• **SOURCE MATERIAL**
#####
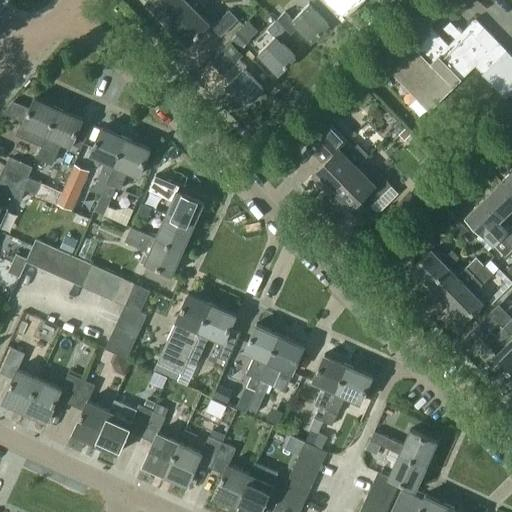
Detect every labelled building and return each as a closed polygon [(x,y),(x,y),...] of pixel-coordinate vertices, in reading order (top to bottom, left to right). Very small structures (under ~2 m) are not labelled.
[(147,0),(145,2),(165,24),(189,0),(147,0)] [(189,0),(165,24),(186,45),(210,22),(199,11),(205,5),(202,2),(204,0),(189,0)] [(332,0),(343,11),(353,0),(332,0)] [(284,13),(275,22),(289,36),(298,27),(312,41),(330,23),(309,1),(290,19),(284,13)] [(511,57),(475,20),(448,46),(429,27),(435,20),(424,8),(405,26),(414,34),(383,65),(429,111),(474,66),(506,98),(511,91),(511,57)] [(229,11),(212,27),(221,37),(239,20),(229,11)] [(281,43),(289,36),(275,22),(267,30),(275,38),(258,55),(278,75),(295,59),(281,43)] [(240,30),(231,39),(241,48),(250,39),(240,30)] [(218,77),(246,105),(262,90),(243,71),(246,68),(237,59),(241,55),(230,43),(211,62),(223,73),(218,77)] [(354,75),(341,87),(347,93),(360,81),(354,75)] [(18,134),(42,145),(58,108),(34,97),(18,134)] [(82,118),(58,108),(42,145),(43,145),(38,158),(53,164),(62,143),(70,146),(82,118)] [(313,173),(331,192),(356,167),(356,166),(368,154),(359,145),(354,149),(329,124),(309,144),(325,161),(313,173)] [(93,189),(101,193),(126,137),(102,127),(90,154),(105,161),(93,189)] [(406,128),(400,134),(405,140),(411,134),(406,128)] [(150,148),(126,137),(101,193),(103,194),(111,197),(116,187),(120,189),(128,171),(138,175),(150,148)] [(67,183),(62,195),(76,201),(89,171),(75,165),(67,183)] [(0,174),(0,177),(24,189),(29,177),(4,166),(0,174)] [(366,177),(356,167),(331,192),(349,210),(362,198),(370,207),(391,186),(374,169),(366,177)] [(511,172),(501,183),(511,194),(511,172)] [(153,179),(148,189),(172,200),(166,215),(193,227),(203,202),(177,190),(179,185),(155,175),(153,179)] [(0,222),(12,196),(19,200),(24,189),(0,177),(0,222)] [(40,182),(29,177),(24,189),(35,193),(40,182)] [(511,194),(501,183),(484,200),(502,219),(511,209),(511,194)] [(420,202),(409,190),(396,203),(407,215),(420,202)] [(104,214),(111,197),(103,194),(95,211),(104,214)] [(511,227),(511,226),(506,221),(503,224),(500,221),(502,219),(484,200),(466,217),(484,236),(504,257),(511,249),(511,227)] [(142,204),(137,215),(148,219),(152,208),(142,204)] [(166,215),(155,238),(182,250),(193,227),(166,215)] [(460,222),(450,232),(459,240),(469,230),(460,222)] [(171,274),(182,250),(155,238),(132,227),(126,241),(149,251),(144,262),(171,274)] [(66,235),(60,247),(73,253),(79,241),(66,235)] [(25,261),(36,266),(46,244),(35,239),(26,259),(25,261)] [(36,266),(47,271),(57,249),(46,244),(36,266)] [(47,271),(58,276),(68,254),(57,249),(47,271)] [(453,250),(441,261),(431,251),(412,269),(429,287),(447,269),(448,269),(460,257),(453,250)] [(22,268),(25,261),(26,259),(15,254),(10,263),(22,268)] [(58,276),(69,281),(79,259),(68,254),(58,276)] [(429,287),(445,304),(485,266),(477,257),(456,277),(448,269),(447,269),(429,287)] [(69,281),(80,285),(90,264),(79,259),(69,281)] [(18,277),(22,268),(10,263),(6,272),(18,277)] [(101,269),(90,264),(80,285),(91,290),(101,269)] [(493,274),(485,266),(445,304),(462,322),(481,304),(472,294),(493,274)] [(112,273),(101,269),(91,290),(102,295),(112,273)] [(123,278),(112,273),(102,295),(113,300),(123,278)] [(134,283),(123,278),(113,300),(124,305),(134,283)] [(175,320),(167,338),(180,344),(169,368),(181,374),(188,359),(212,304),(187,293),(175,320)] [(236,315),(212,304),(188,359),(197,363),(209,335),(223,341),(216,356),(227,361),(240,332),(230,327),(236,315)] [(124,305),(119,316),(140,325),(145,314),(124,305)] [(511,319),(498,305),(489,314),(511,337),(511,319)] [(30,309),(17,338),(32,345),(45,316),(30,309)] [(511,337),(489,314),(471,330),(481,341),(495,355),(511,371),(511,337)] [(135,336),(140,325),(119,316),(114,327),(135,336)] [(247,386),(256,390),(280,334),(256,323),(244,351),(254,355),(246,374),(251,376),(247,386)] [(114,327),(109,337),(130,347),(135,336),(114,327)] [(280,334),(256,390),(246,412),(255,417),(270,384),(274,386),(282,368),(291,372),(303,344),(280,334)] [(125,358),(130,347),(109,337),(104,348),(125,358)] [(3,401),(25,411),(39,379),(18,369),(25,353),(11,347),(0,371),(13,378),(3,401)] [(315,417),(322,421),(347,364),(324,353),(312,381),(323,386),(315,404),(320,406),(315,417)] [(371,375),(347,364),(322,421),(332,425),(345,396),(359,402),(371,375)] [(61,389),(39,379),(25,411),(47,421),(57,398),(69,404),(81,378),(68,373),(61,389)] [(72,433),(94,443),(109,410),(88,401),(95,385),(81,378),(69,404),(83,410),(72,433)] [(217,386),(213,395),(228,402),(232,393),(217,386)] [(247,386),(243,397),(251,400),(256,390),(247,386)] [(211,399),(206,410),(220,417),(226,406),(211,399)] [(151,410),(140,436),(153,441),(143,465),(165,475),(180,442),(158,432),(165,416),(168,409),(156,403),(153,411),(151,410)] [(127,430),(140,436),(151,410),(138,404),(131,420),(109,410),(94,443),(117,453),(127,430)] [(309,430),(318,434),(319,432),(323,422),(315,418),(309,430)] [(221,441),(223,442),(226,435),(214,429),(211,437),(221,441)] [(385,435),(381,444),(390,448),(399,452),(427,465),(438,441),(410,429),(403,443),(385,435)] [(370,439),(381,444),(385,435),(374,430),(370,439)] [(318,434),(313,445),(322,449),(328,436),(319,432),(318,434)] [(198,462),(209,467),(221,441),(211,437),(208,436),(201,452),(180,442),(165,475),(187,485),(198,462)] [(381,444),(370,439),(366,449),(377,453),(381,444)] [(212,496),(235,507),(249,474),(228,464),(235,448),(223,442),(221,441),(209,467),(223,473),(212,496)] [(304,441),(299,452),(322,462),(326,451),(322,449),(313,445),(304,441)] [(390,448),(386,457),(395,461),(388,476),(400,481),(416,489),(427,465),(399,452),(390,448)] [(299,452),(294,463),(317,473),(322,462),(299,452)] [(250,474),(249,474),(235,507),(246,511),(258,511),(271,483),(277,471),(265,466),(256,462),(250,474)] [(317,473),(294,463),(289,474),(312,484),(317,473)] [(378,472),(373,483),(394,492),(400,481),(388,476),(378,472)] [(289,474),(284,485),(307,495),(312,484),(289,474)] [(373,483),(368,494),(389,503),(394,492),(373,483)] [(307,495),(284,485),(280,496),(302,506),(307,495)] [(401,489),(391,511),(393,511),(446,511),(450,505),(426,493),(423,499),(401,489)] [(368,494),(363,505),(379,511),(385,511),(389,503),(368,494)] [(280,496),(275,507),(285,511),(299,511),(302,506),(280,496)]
#####
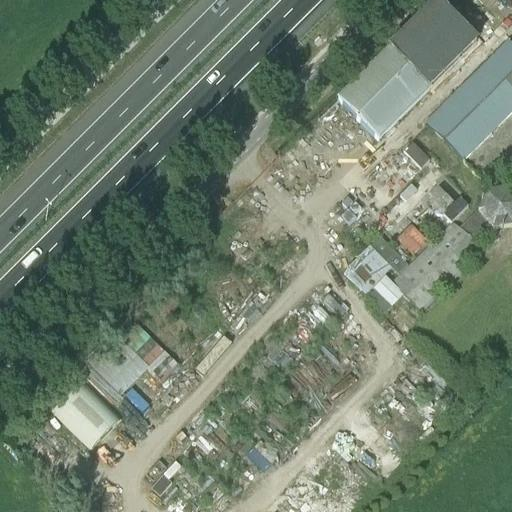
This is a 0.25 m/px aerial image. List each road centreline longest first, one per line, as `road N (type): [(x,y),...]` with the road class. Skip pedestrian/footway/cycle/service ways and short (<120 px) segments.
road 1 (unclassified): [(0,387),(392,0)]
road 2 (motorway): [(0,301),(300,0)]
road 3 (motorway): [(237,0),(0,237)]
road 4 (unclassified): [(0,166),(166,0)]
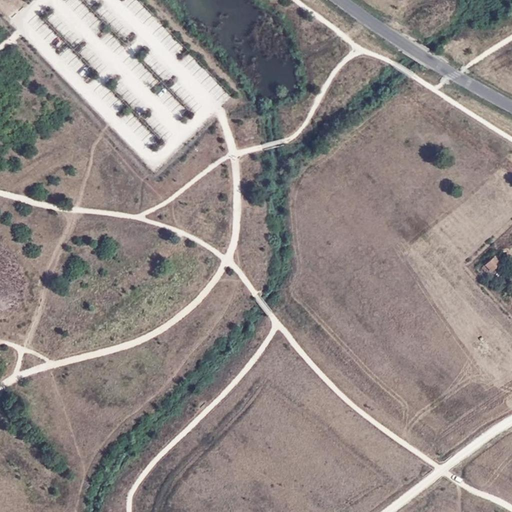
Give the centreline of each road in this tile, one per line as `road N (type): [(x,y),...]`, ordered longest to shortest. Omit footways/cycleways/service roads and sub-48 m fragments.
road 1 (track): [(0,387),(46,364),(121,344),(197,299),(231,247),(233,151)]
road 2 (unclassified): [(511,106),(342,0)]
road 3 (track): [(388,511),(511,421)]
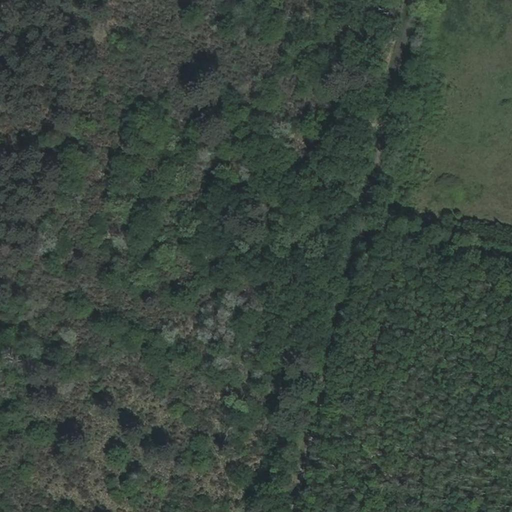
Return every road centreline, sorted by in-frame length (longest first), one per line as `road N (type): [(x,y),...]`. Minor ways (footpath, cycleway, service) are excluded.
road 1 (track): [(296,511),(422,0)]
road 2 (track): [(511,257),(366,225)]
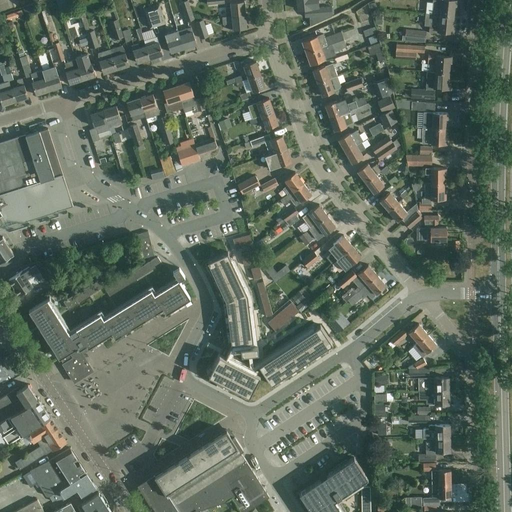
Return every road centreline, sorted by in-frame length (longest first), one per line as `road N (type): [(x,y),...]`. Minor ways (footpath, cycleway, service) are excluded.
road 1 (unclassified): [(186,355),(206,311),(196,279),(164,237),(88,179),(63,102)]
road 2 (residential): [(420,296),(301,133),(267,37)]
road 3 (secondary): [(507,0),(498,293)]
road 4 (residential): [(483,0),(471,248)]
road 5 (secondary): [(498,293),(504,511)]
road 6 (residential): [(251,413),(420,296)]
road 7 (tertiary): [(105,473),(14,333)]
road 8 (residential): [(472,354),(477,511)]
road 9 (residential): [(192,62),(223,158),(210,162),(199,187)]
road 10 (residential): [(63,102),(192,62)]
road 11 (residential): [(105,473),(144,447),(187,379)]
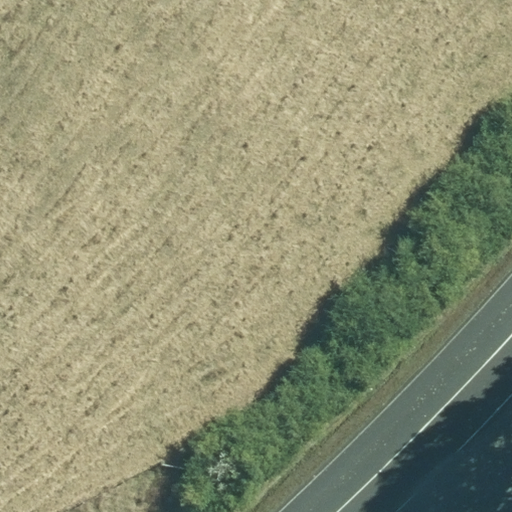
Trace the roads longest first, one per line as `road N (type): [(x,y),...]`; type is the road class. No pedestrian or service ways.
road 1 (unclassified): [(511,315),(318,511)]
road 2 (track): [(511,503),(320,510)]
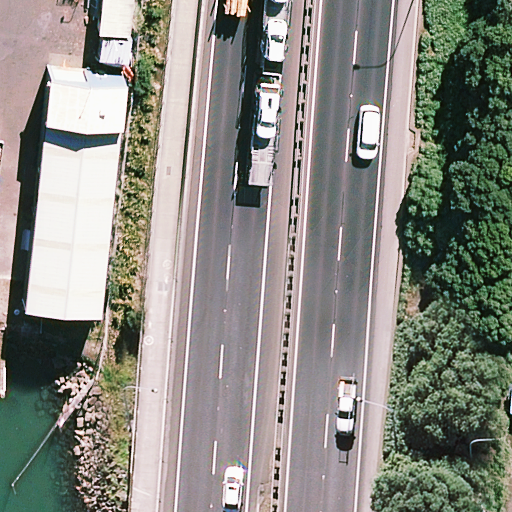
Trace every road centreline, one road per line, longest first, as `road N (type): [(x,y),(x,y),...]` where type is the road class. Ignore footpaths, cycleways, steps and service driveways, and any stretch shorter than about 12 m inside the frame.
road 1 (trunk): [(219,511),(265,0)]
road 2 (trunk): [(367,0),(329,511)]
#####
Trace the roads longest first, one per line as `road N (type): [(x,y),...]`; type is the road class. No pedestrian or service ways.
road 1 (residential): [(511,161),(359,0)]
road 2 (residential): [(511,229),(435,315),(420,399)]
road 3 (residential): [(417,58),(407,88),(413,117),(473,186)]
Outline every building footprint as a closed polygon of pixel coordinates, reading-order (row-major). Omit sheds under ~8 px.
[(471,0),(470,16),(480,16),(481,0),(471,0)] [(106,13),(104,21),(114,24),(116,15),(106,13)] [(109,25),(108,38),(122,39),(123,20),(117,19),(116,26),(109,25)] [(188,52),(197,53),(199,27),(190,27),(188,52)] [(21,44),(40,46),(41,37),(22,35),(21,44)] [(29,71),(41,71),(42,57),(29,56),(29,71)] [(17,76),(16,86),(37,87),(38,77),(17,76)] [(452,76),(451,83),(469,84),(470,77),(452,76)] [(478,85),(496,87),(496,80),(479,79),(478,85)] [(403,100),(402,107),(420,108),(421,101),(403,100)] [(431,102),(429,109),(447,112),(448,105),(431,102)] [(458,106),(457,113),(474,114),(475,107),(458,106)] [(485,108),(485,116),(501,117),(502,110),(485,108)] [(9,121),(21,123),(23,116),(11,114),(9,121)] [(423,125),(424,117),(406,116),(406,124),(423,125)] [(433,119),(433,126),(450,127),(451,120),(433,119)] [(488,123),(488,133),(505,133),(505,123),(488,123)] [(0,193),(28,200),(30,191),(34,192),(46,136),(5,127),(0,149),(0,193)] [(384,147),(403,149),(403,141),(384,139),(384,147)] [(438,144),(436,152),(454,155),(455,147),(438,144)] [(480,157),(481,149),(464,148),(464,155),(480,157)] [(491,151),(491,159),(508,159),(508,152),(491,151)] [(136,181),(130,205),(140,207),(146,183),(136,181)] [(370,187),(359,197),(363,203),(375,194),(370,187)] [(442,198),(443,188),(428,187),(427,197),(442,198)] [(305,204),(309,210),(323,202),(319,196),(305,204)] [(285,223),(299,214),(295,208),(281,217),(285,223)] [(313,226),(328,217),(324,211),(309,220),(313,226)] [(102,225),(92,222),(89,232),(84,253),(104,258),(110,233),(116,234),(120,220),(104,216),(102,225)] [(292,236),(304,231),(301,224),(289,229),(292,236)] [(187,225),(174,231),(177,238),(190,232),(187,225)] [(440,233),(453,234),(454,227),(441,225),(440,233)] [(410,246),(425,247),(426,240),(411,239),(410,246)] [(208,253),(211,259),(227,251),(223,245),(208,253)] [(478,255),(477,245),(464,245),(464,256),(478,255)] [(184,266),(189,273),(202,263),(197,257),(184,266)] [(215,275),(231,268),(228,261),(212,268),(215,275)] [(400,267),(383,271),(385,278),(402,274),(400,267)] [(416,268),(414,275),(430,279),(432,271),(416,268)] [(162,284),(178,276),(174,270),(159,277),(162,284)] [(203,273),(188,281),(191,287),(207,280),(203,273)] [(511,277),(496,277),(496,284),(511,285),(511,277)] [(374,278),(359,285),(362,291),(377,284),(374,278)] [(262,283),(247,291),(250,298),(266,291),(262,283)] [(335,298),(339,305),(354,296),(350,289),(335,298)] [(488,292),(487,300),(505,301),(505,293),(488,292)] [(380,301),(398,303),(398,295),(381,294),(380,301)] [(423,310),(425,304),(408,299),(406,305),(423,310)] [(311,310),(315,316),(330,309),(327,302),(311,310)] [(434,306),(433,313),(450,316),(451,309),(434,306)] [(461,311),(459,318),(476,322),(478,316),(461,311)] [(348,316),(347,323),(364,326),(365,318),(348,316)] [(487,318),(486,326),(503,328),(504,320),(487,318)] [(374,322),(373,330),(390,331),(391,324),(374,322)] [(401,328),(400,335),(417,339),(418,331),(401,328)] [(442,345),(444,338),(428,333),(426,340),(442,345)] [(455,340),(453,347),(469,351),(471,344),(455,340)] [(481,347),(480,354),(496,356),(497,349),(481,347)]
#####
• **SHORT PROBLEM**
Could you write out every line between the one holding "This is a 0.25" and the one holding "road 2 (trunk): [(367,0),(329,511)]", inclusive, with the pictures left out?

• **FULL RESPONSE**
This is a 0.25 m/px aerial image. List each road centreline longest first, one per line, as `road N (type): [(x,y),...]` with the road class. Skip pedestrian/footway/cycle/service ways and short (<120 px) segments.
road 1 (unclassified): [(0,387),(392,0)]
road 2 (motorway): [(0,301),(300,0)]
road 3 (motorway): [(237,0),(0,237)]
road 4 (unclassified): [(0,166),(166,0)]
Give the centreline of each road in this tile, one per line as `road N (type): [(x,y),...]`, ordered longest to shortest. Omit footways/cycleways/service roads and sub-48 m fragments.
road 1 (track): [(0,387),(46,364),(121,344),(197,299),(231,247),(233,151)]
road 2 (unclassified): [(511,106),(342,0)]
road 3 (track): [(388,511),(511,421)]
Return every road centreline, sorted by in-frame length (longest first), one per line as `road N (type): [(x,y),...]`. Minor ways (footpath, cycleway, service) are excluded.
road 1 (track): [(296,511),(422,0)]
road 2 (track): [(511,257),(366,225)]
Return every road centreline, sorted by in-frame length (longest first), one per line as `road N (type): [(x,y),...]`. Minor ways (footpath, cycleway, service) are excluded.
road 1 (unclassified): [(186,355),(206,311),(196,279),(164,237),(88,179),(63,102)]
road 2 (residential): [(420,296),(301,133),(267,37)]
road 3 (secondary): [(507,0),(498,293)]
road 4 (residential): [(483,0),(471,248)]
road 5 (secondary): [(498,293),(504,511)]
road 6 (residential): [(251,413),(420,296)]
road 7 (tertiary): [(105,473),(14,333)]
road 8 (residential): [(472,354),(477,511)]
road 9 (residential): [(192,62),(223,158),(210,162),(199,187)]
road 10 (residential): [(63,102),(192,62)]
road 11 (residential): [(105,473),(144,447),(187,379)]
Trace the roads longest first, one per line as `road N (type): [(x,y),...]`; type is the road class. No pedestrian or service ways.
road 1 (unclassified): [(511,315),(318,511)]
road 2 (track): [(511,503),(320,510)]
Trace every road centreline, one road per line, longest first, as `road N (type): [(x,y),(x,y),...]` where type is the road class. Ignore footpaths, cycleways, steps and service driveways, and any stretch shorter than about 12 m inside the frame.
road 1 (trunk): [(219,511),(265,0)]
road 2 (trunk): [(367,0),(329,511)]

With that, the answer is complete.